Exercise requirements: What is needed is an exact copy of the lines in the listing below, from the one with "brown brick F6:F8" up to and including the one with "pink brick J4:J5", with no other lines.

Source records:
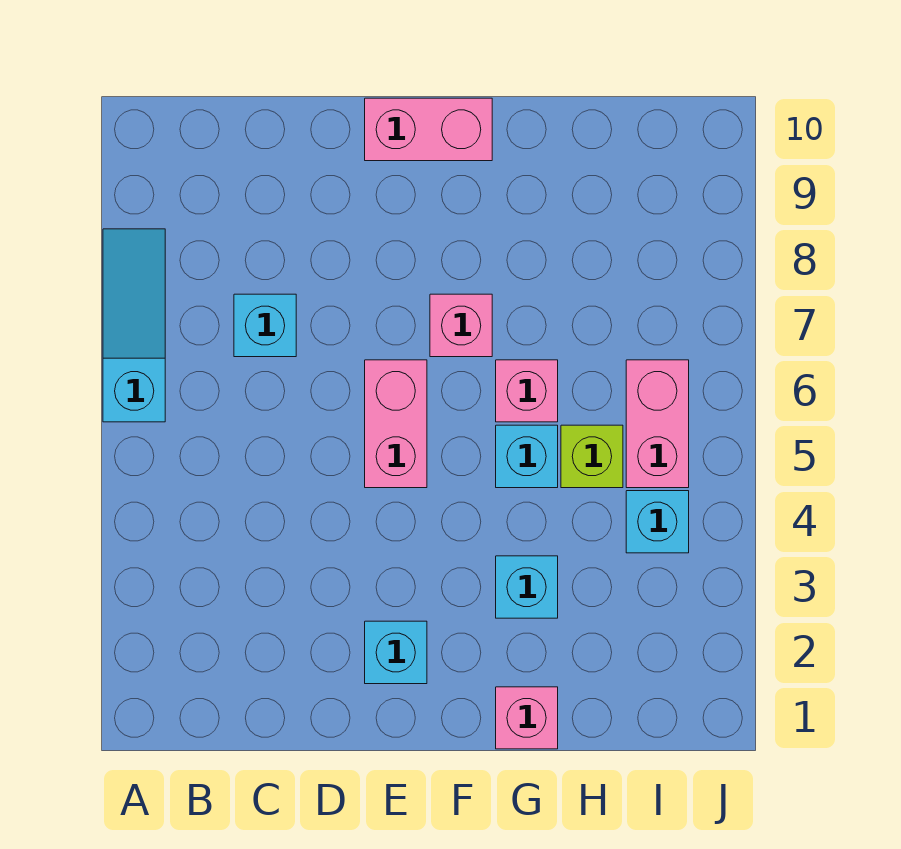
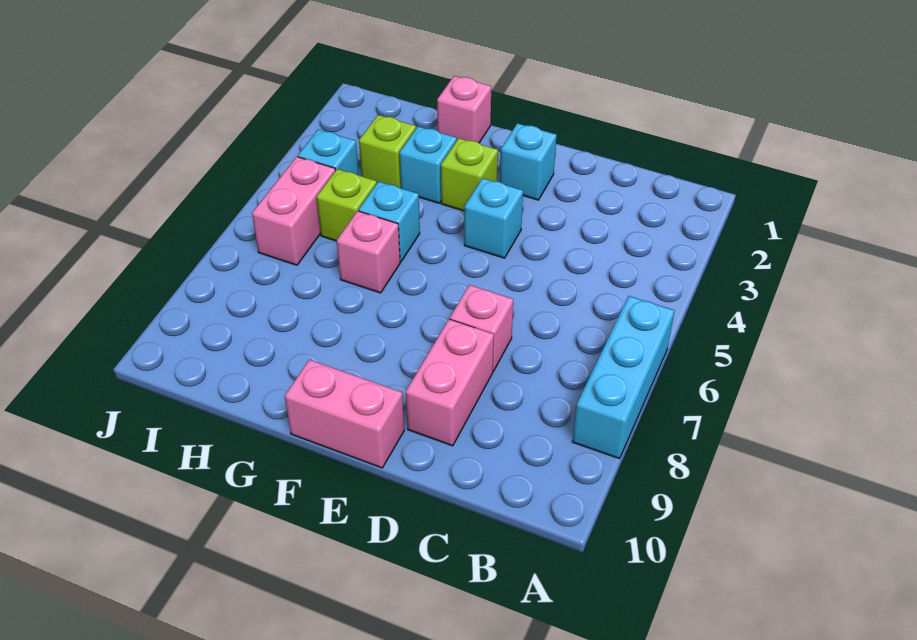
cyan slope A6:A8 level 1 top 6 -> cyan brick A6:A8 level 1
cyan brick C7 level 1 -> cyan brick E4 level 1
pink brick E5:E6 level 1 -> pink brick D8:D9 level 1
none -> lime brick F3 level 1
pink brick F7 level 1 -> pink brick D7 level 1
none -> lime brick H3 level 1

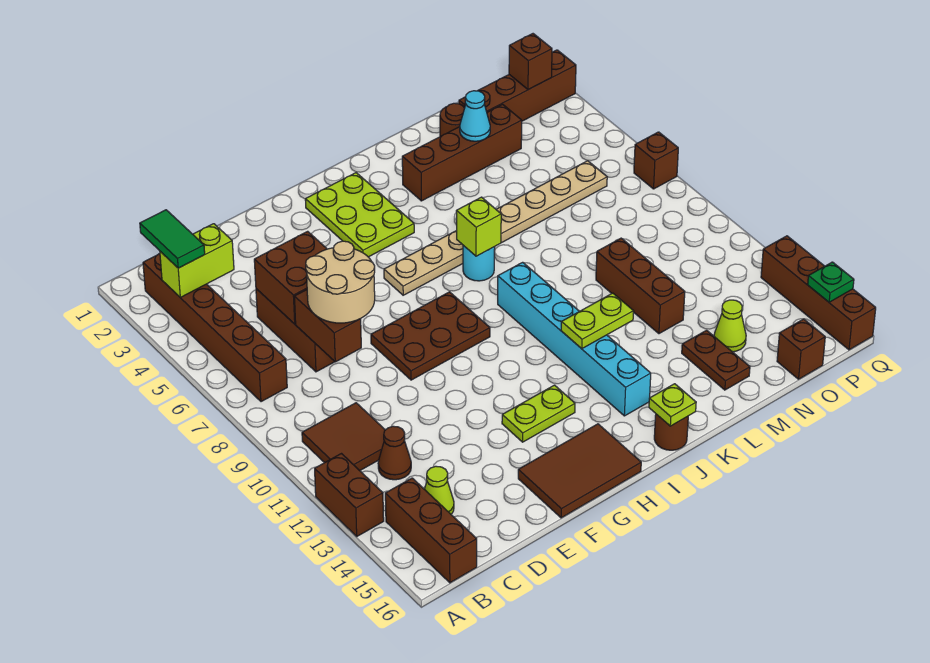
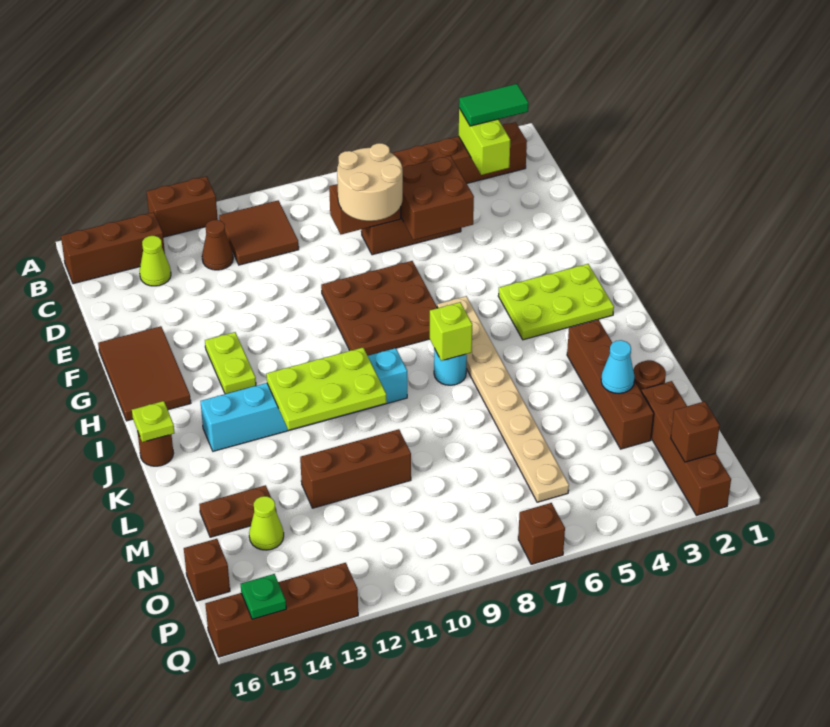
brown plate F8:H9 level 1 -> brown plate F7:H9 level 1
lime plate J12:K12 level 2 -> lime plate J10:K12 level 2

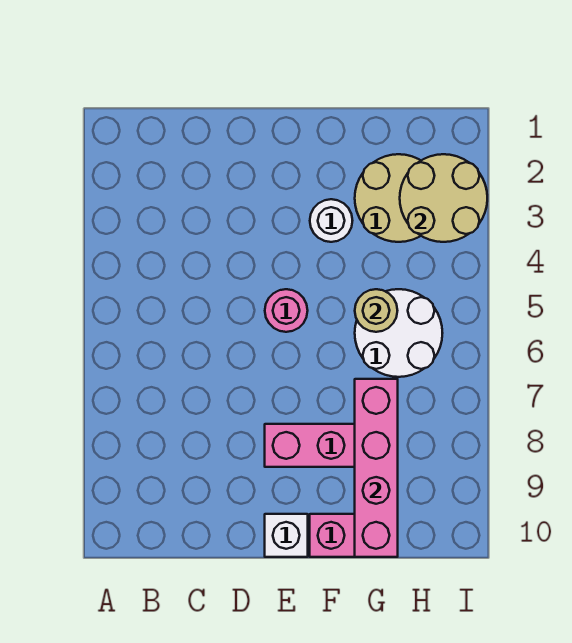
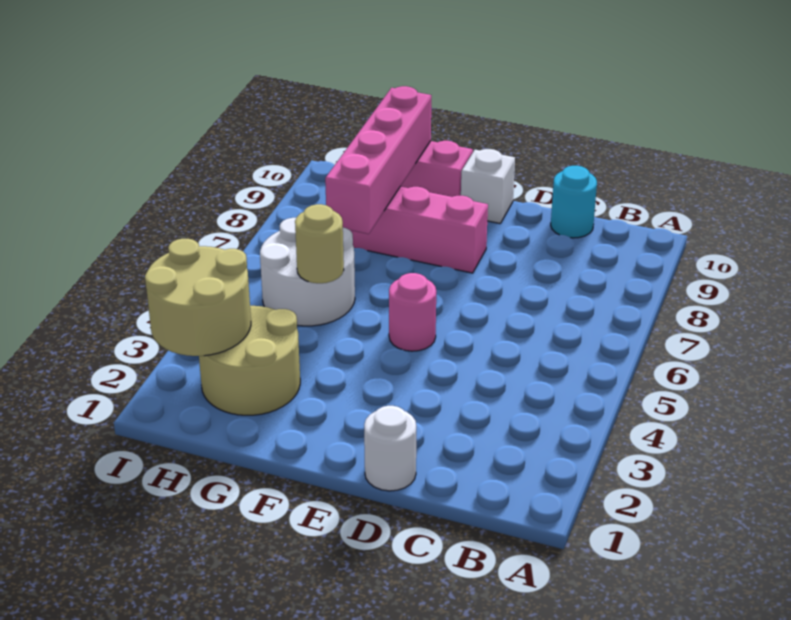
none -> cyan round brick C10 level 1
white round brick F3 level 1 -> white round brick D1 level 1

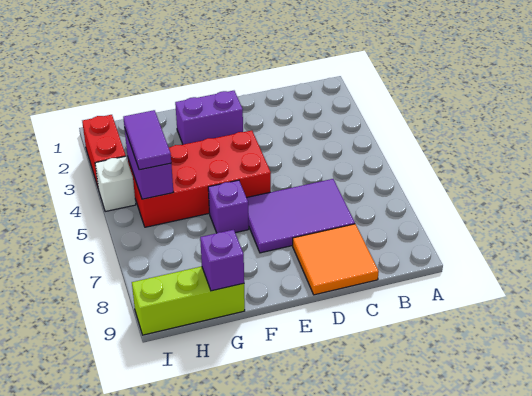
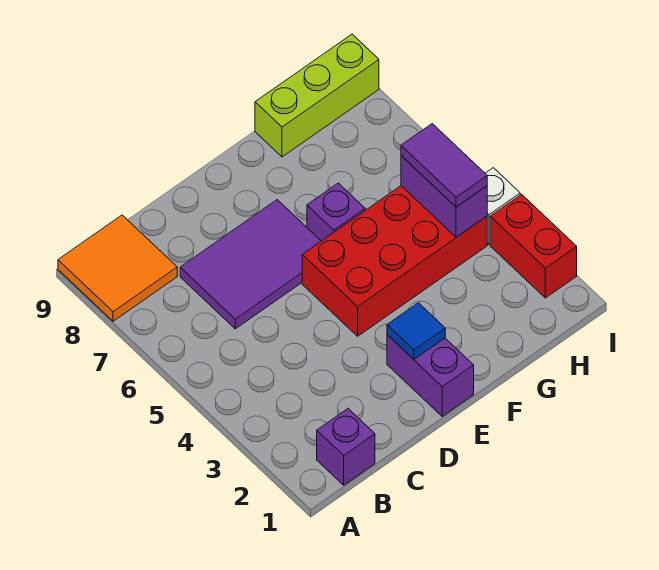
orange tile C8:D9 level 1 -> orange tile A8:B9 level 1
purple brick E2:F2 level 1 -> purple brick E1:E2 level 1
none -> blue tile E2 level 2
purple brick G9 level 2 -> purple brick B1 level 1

--

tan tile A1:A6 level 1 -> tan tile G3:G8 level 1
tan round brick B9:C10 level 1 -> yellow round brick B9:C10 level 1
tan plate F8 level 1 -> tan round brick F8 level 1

--

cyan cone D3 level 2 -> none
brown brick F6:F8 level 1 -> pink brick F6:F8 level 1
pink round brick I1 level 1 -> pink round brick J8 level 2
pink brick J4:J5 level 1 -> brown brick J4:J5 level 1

Output:
brown brick F6:F8 level 1 -> pink brick F6:F8 level 1
pink round brick I1 level 1 -> pink round brick J8 level 2
pink brick J4:J5 level 1 -> brown brick J4:J5 level 1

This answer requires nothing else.